What to work on: What is needed is an exact copy of the data below, pictures excluded.

Coordinate-based object records:

--- --- ---

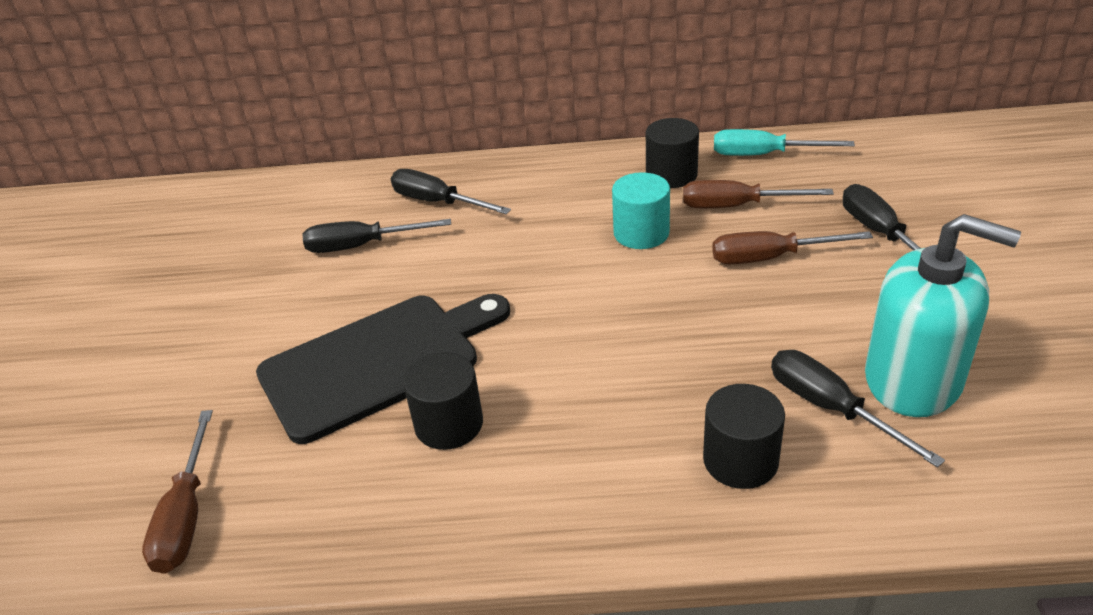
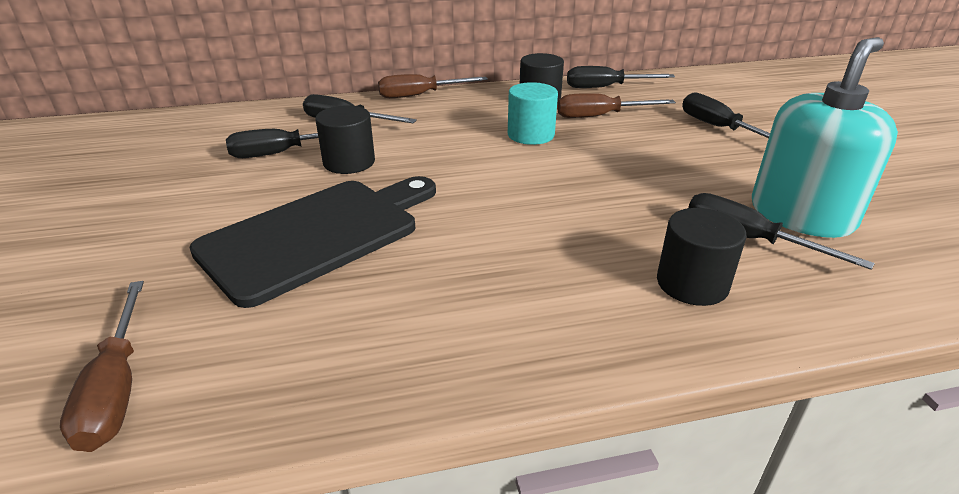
camera: 15 degrees left, 5 degrees down
(449, 424) = (403, 278): black cylinder -> black cylinder (349, 162)
(763, 155) = (605, 87): turquoise screwdriver -> black screwdriver
(770, 258) = (643, 145): brown screwdriver -> brown screwdriver (420, 95)
(913, 379) = (801, 215): turquoise soap dispenser -> turquoise soap dispenser turned 60 degrees counterclockwise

--- --- ---

Answer:
camera: 15 degrees left, 5 degrees down
(449, 424) = (403, 278): black cylinder -> black cylinder (349, 162)
(763, 155) = (605, 87): turquoise screwdriver -> black screwdriver
(770, 258) = (643, 145): brown screwdriver -> brown screwdriver (420, 95)
(913, 379) = (801, 215): turquoise soap dispenser -> turquoise soap dispenser turned 60 degrees counterclockwise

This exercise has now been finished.